Top of Material provided

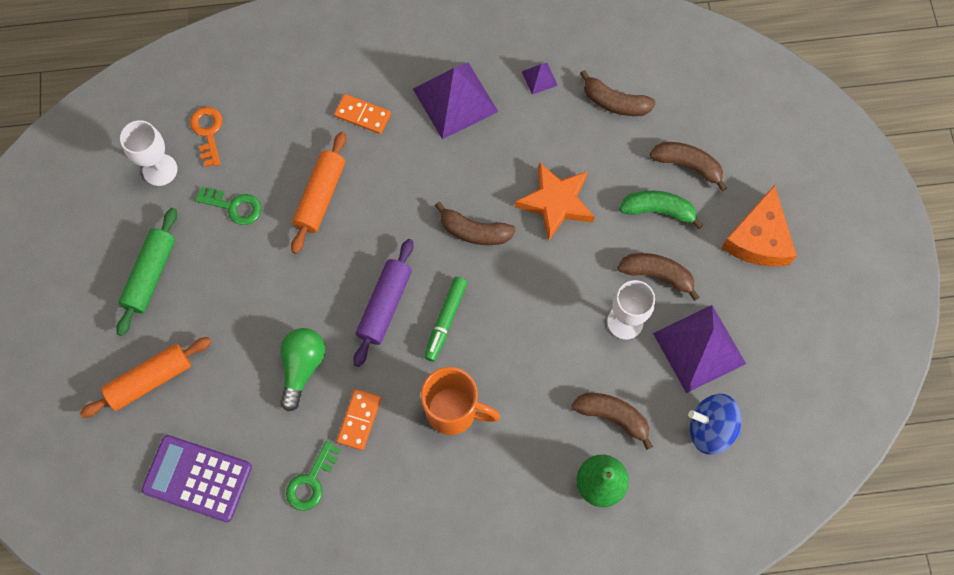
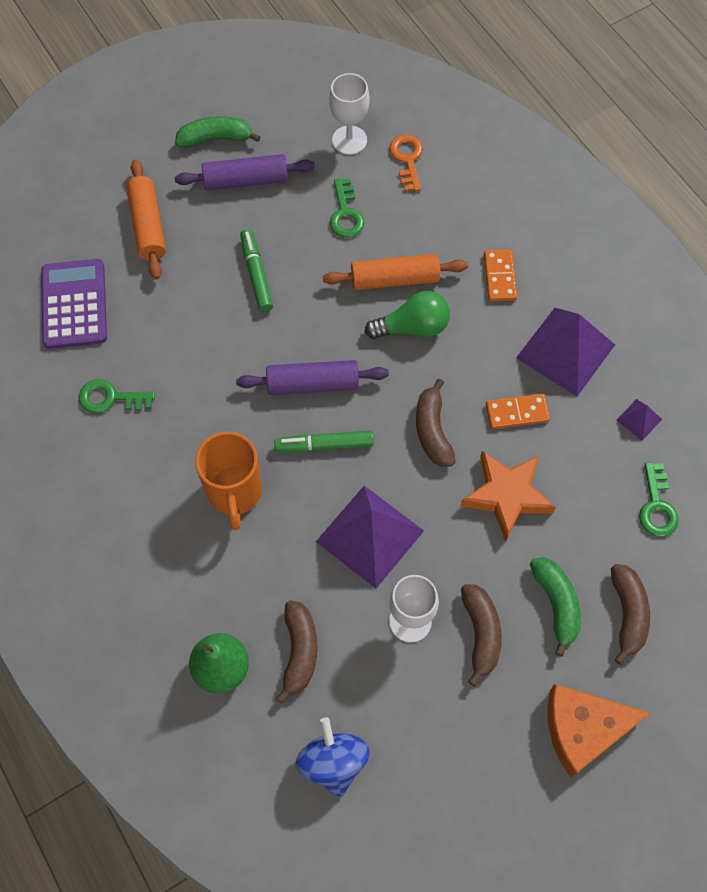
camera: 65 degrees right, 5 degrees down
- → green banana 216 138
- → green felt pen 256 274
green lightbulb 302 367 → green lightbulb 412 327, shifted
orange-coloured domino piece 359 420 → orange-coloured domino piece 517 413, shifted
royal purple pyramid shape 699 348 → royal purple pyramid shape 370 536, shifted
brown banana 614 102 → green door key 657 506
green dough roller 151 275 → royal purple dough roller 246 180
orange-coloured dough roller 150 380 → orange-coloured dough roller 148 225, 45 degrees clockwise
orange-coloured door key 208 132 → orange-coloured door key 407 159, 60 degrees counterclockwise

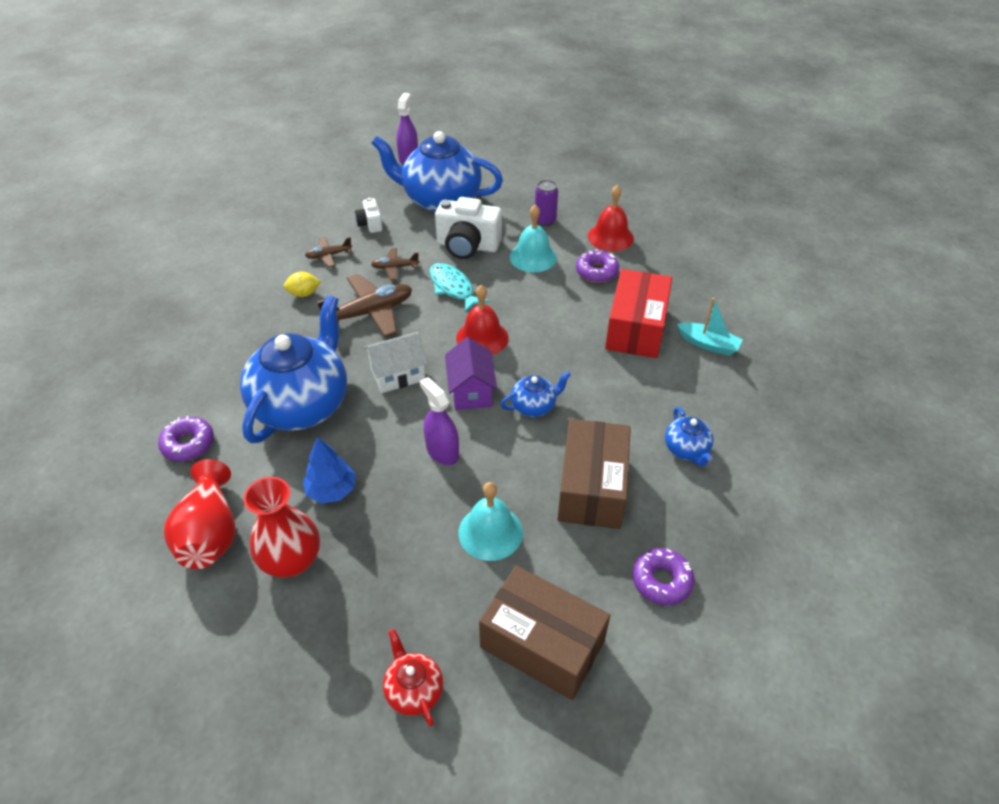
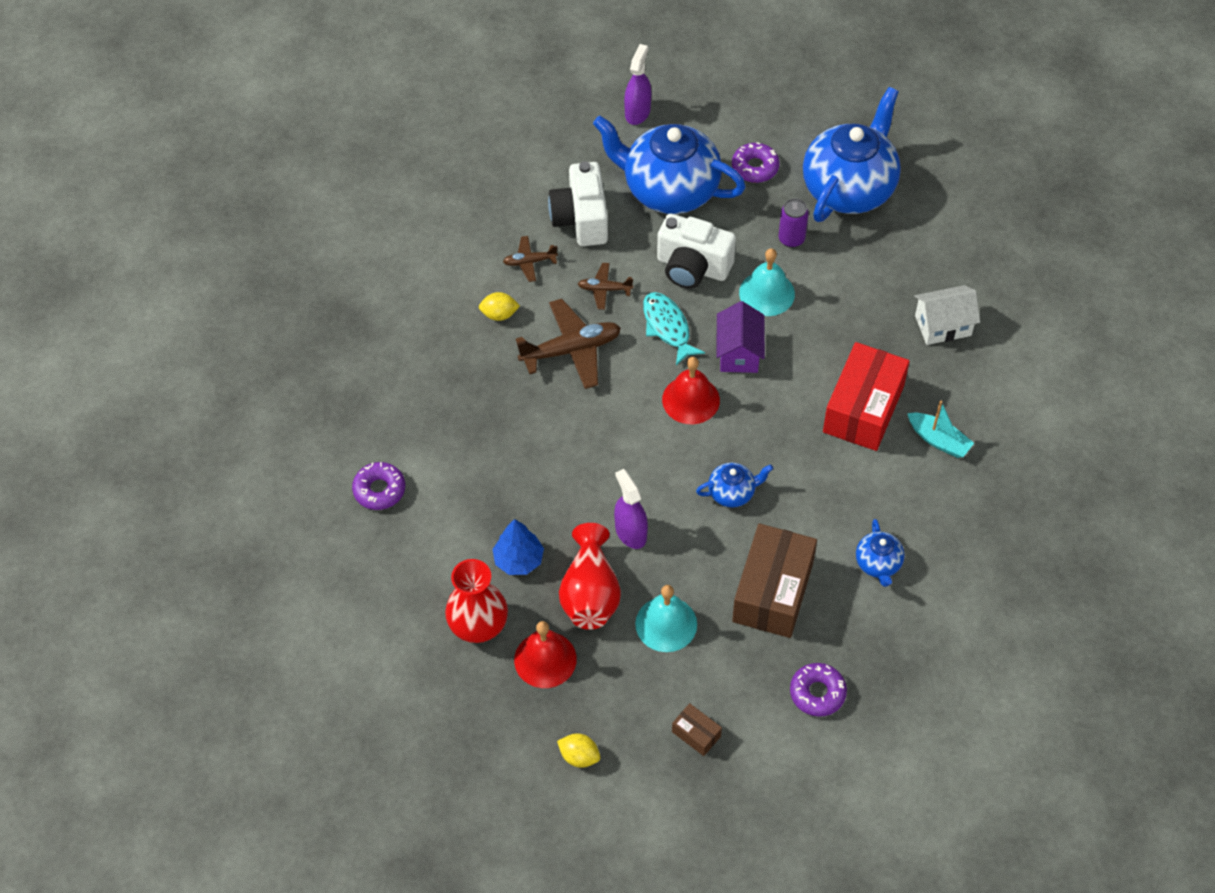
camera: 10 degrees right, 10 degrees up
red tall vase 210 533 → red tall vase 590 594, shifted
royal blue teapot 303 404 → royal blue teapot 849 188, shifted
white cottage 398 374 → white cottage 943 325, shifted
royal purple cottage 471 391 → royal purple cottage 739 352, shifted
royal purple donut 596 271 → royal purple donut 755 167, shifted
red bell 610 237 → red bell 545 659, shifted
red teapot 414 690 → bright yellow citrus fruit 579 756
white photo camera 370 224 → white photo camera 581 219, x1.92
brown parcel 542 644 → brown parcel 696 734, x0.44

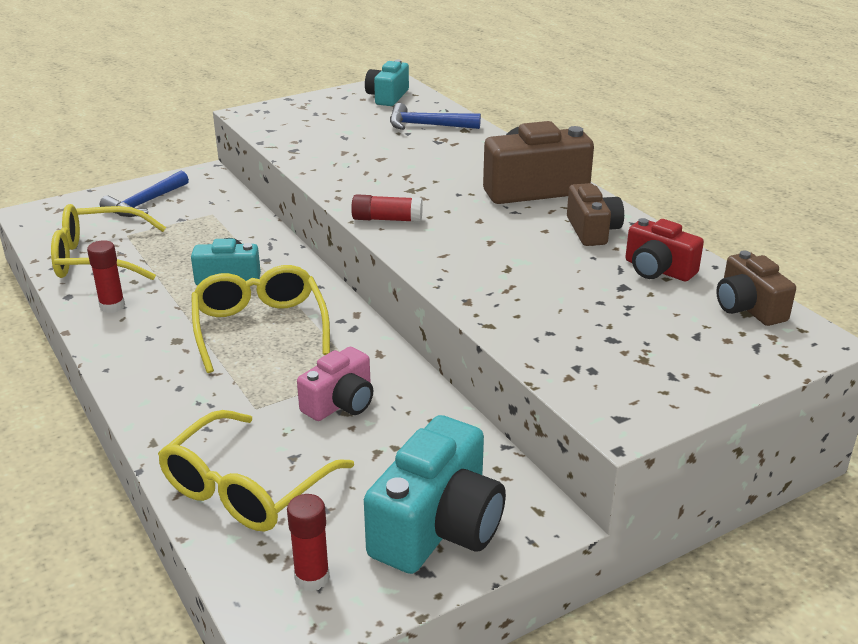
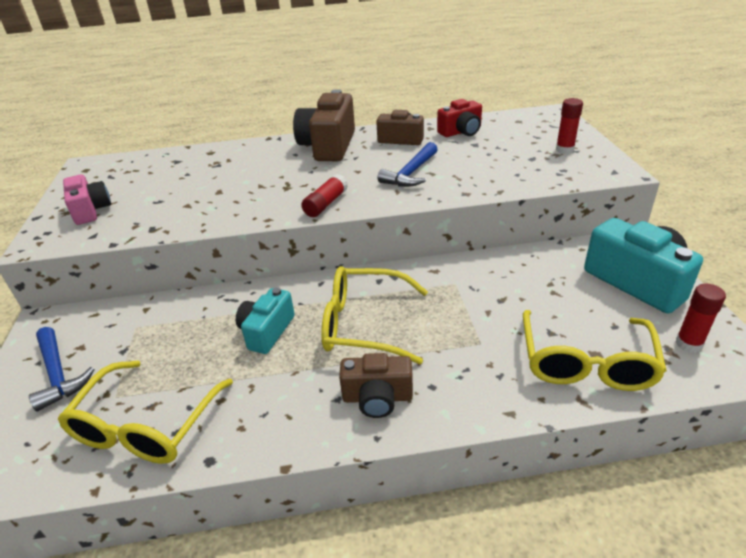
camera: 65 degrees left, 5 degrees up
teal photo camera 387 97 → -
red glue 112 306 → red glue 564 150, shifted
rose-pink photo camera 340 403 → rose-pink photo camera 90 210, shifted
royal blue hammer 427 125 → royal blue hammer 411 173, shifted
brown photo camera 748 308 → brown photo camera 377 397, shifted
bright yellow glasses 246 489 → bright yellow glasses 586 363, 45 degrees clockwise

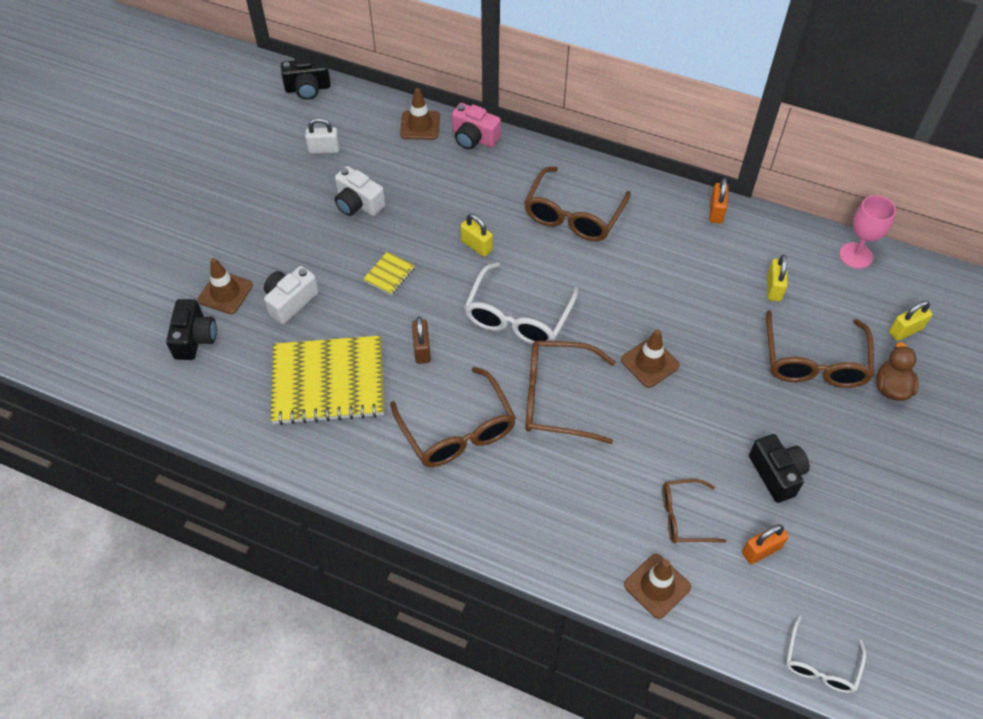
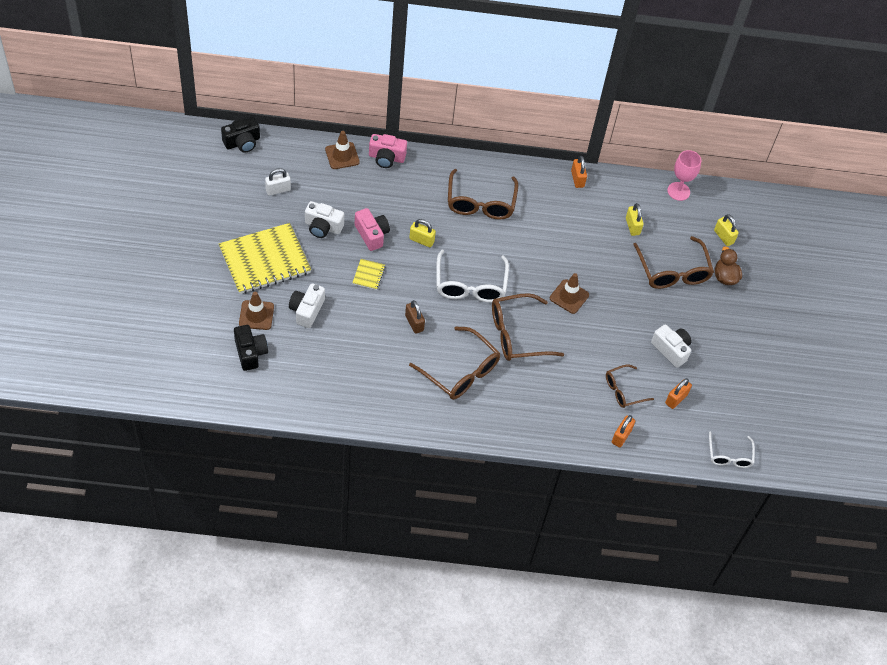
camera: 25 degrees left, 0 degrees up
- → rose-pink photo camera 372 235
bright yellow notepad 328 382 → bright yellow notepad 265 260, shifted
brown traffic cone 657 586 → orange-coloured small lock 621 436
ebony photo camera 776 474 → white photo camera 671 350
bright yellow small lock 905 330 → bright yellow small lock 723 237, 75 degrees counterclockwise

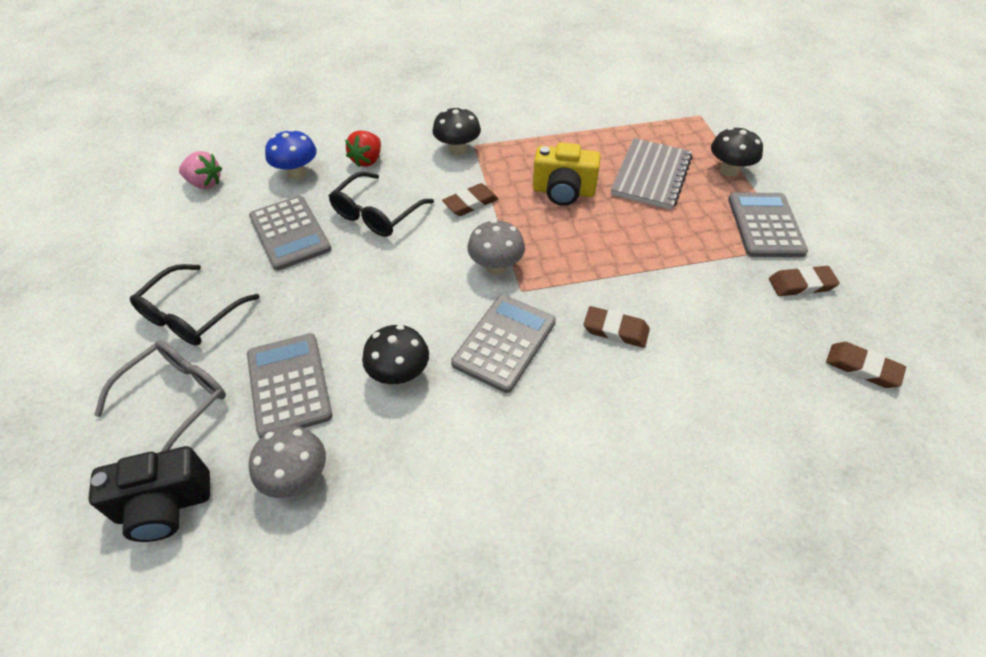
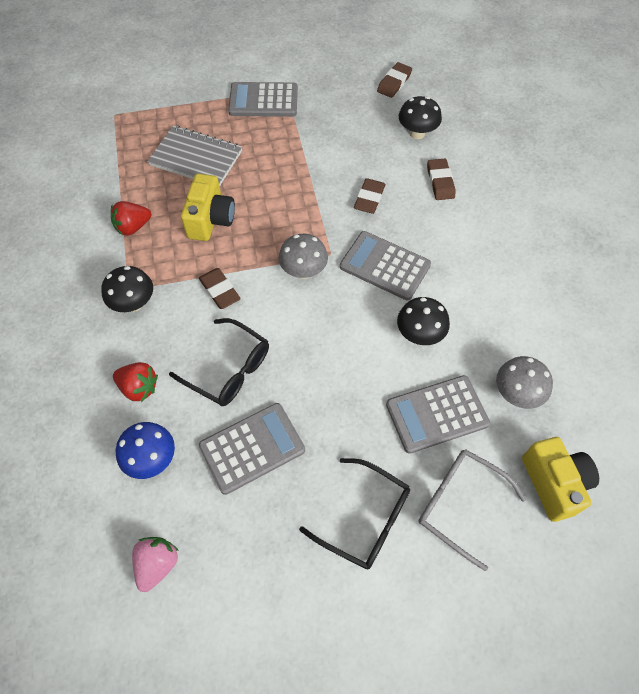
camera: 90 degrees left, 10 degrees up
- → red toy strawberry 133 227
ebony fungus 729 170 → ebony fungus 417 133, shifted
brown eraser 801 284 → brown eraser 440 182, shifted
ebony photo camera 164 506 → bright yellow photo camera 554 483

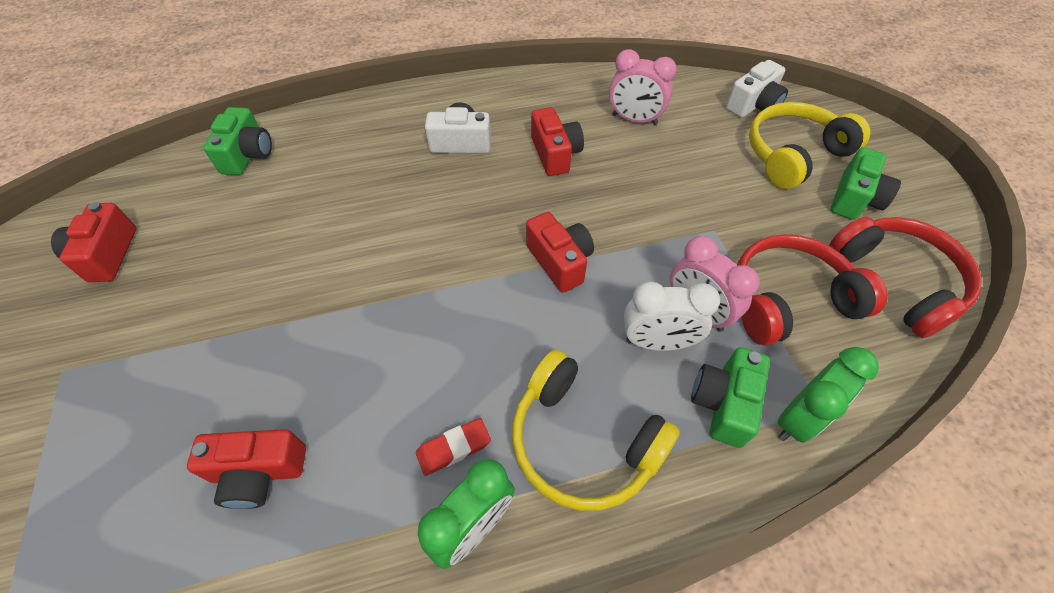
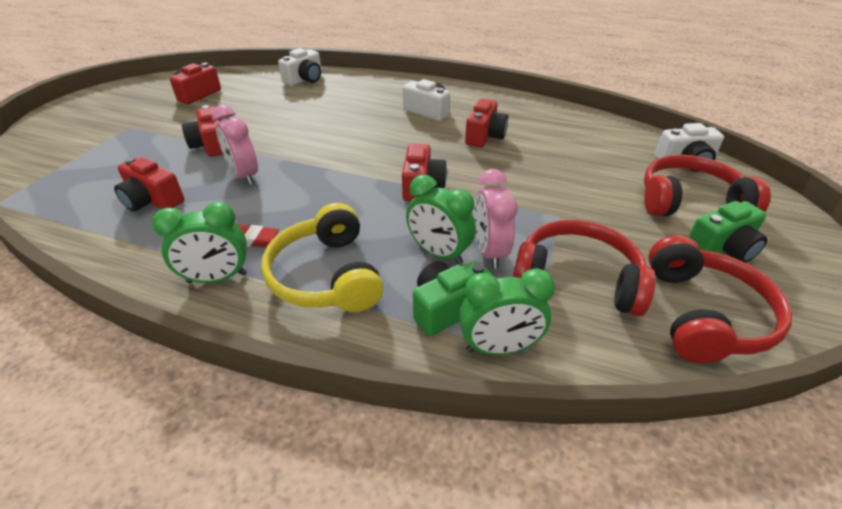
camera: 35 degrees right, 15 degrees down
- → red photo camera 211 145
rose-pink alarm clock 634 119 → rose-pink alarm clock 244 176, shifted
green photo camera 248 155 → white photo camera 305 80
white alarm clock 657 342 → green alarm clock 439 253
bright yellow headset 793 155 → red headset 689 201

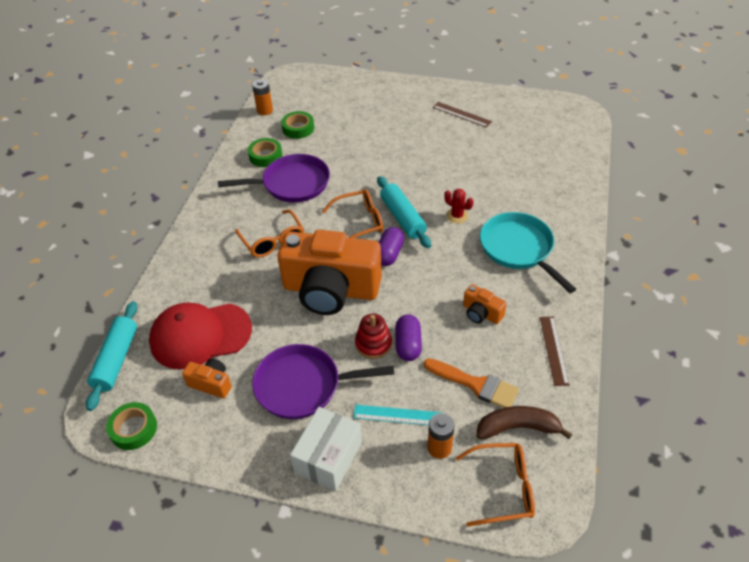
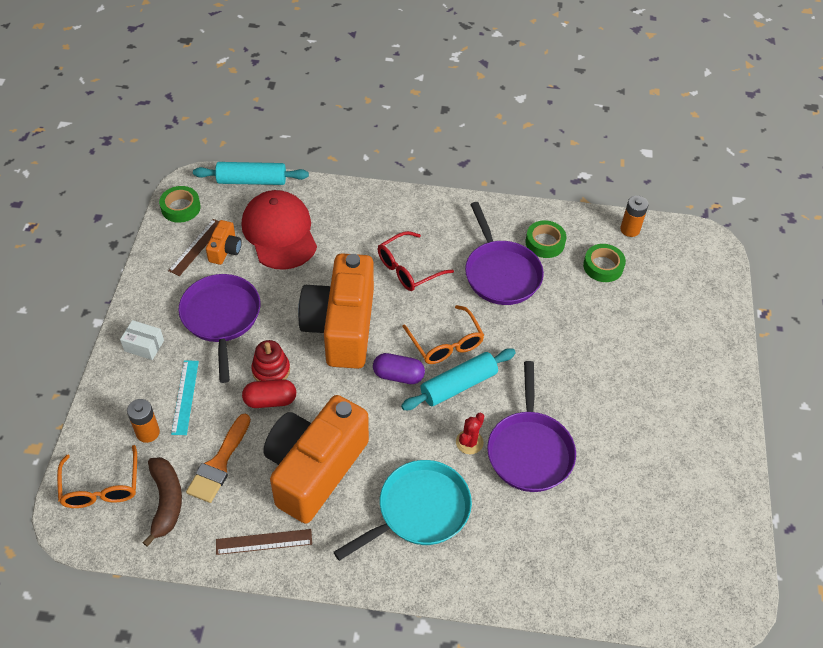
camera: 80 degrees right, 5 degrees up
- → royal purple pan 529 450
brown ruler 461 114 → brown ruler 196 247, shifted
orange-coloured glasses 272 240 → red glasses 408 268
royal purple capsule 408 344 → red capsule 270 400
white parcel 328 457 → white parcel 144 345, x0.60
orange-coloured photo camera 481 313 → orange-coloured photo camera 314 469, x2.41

Bottom of Material provided

Problem requirements: Output should match, line for line, the stretch of the material above from the line holding "- → green felt pen 256 274" through the line holding "brown banana 614 102 → green door key 657 506".

Response area:
- → green felt pen 256 274
green lightbulb 302 367 → green lightbulb 412 327, shifted
orange-coloured domino piece 359 420 → orange-coloured domino piece 517 413, shifted
royal purple pyramid shape 699 348 → royal purple pyramid shape 370 536, shifted
brown banana 614 102 → green door key 657 506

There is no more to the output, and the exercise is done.